INPUT Block Start
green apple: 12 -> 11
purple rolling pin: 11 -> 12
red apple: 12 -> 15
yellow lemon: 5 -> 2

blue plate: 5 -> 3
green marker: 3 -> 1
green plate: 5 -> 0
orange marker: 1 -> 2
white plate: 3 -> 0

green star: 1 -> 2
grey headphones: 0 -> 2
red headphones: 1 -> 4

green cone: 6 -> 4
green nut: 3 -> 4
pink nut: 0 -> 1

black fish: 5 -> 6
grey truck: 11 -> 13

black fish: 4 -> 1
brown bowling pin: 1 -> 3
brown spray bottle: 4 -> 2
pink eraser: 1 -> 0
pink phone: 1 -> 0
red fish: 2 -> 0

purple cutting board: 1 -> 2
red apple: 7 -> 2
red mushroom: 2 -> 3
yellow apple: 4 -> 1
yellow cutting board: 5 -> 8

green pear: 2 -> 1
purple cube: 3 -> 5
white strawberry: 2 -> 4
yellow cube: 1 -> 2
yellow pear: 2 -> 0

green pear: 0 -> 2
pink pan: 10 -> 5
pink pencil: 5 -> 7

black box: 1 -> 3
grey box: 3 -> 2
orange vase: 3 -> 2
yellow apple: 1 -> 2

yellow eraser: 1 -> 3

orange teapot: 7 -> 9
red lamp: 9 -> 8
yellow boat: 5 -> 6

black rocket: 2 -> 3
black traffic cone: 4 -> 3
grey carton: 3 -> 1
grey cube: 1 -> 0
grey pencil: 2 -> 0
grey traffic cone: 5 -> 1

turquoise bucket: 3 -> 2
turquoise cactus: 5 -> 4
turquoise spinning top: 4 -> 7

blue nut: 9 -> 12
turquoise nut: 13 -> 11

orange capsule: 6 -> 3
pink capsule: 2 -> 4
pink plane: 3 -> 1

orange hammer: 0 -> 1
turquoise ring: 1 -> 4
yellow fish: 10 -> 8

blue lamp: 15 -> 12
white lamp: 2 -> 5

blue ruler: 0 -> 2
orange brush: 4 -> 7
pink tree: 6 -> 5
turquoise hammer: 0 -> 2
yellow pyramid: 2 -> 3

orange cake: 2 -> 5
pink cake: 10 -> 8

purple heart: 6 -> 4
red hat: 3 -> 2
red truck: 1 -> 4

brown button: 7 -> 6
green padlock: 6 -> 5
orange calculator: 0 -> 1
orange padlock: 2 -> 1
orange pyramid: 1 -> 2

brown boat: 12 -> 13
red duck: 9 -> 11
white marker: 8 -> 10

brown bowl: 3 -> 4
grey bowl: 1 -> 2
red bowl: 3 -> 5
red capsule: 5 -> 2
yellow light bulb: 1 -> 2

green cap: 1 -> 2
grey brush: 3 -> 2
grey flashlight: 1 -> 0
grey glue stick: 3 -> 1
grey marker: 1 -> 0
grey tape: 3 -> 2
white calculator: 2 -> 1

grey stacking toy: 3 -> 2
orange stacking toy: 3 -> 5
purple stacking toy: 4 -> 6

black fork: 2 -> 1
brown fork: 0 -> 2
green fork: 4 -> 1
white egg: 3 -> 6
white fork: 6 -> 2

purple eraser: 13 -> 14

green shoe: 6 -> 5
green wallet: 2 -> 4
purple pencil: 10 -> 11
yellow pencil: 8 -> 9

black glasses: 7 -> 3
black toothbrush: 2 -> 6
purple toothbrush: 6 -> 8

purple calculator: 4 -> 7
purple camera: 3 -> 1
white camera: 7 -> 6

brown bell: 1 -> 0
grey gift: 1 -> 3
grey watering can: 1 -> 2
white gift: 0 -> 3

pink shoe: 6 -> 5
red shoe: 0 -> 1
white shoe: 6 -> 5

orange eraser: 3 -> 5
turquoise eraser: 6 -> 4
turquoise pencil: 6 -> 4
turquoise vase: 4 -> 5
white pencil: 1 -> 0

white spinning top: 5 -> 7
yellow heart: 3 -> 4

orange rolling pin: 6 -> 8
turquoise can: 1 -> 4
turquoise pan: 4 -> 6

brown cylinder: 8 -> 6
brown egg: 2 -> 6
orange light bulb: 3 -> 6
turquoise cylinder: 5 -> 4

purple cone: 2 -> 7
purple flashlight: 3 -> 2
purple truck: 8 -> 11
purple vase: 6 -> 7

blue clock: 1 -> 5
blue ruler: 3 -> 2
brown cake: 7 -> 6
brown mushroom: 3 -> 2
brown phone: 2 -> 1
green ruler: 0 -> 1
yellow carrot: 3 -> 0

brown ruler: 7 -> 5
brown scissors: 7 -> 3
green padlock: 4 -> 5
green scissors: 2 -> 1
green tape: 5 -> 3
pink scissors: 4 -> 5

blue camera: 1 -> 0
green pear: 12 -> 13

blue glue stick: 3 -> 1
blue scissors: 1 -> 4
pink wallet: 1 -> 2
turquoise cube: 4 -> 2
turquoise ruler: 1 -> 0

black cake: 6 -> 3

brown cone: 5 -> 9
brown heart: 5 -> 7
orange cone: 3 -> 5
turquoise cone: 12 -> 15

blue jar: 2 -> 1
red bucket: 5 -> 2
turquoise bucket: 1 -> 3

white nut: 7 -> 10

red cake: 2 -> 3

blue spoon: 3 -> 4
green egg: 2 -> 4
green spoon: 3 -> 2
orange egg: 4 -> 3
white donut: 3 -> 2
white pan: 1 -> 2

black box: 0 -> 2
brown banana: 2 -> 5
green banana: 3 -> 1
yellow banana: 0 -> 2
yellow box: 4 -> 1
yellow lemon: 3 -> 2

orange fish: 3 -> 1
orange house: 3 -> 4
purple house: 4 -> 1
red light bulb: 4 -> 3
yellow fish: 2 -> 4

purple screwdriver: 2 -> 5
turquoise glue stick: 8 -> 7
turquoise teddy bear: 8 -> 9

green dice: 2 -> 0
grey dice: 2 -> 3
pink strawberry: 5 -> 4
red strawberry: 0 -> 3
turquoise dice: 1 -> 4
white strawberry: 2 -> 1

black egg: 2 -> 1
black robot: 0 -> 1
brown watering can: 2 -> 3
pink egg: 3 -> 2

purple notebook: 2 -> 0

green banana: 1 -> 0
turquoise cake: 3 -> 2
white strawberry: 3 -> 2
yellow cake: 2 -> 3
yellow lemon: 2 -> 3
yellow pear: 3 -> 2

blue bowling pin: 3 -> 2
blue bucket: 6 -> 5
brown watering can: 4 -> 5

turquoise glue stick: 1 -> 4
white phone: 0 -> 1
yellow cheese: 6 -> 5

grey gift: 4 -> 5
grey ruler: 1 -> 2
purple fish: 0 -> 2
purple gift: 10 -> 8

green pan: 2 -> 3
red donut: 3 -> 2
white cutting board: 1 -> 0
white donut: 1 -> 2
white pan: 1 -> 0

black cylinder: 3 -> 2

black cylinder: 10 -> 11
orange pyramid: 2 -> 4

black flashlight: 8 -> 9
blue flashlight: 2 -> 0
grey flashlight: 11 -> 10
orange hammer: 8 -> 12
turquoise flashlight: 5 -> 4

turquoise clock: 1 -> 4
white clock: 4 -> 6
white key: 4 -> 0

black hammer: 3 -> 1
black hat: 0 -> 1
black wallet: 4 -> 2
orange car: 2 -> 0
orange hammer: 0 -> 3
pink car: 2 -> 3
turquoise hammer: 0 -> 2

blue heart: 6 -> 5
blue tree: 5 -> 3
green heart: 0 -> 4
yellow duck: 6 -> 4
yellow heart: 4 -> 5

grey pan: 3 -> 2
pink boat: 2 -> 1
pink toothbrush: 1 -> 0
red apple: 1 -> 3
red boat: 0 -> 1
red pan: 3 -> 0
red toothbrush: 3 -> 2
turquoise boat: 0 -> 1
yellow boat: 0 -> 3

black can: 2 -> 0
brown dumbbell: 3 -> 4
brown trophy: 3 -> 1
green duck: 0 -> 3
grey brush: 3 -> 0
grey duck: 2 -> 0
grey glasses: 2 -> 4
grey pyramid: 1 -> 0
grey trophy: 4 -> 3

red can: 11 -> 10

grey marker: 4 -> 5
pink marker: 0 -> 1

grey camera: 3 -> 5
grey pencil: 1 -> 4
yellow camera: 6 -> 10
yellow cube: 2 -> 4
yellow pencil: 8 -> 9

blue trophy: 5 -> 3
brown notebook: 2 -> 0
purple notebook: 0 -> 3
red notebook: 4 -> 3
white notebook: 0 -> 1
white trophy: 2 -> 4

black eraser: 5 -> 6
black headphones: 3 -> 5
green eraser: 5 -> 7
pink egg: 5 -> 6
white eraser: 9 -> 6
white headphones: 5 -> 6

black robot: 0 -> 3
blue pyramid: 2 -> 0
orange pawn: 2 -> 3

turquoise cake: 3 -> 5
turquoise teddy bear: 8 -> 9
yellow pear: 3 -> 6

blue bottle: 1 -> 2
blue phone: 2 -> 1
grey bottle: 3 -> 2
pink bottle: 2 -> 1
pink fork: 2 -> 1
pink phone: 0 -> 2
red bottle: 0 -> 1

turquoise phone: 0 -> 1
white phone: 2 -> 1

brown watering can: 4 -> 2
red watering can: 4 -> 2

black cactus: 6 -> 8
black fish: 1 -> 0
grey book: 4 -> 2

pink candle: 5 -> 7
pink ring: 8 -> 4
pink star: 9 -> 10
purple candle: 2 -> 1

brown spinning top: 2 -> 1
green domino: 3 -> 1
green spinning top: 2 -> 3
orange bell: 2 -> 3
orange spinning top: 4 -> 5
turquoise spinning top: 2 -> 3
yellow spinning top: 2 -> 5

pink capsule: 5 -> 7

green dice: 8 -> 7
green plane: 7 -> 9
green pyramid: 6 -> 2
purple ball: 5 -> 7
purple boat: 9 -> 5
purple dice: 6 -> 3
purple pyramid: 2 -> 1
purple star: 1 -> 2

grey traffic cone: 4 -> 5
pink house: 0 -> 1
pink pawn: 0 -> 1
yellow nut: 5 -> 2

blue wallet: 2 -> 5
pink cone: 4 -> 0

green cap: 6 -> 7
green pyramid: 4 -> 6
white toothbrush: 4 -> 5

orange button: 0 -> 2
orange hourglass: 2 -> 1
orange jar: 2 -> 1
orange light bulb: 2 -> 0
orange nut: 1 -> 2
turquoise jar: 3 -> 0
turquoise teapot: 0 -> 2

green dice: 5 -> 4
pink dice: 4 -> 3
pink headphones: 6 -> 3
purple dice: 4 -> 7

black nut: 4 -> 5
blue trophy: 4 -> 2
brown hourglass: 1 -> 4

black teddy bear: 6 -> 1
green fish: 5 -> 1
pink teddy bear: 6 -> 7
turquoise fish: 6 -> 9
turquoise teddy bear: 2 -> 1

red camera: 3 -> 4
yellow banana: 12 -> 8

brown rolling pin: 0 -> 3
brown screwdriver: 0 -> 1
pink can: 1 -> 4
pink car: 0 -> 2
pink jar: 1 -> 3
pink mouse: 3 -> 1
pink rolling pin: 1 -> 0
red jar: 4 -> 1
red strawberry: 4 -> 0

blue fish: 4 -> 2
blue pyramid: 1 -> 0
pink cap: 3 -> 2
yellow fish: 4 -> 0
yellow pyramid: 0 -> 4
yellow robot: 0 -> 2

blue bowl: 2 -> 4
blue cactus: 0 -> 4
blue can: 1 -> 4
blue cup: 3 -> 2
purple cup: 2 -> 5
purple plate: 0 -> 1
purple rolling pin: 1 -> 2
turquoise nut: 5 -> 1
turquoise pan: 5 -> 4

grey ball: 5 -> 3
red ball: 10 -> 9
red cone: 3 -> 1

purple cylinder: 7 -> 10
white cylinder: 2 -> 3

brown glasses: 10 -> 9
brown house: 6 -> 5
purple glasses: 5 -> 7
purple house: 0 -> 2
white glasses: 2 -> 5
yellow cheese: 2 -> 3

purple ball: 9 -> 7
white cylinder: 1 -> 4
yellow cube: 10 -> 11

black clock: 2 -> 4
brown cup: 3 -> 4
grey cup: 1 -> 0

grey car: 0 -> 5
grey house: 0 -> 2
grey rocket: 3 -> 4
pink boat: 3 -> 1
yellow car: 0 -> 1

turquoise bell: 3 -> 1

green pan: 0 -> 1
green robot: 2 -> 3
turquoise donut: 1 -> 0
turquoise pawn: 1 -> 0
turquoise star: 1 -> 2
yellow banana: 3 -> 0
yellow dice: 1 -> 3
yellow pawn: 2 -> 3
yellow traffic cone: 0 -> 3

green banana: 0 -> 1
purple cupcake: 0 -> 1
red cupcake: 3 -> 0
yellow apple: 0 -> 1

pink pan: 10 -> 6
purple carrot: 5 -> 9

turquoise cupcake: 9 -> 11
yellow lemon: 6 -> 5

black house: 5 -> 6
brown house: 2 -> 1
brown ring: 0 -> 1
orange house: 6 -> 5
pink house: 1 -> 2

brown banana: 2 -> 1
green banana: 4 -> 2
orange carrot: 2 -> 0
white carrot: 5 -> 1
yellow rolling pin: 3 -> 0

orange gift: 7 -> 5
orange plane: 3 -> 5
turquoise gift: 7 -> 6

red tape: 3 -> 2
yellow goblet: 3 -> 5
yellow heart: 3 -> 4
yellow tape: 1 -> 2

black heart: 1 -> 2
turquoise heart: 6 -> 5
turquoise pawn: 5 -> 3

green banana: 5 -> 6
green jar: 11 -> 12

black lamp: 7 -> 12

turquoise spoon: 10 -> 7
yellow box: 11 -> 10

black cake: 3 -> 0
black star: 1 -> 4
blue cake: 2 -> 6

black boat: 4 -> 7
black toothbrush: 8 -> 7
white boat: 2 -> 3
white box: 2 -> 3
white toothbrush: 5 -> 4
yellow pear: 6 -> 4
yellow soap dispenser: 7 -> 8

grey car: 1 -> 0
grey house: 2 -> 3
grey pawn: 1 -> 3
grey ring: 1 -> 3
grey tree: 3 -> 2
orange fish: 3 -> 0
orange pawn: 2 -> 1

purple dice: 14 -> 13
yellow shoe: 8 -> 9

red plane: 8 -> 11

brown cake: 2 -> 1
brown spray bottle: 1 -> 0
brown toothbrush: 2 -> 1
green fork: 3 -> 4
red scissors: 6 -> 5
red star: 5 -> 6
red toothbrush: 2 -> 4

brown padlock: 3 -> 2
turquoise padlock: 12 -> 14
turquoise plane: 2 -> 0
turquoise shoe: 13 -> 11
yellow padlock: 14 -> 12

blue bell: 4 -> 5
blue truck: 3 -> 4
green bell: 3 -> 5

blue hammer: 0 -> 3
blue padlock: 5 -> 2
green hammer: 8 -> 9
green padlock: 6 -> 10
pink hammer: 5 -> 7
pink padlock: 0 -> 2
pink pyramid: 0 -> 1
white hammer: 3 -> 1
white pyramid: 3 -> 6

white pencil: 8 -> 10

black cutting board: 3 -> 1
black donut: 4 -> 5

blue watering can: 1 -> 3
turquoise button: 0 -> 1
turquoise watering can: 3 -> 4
INPUT Block End
### YOUR GOAL
When a line among the entries above contains "cylinder", copy it.

### RESPONSE TO THIS TASK
brown cylinder: 8 -> 6
turquoise cylinder: 5 -> 4
black cylinder: 3 -> 2
black cylinder: 10 -> 11
purple cylinder: 7 -> 10
white cylinder: 2 -> 3
white cylinder: 1 -> 4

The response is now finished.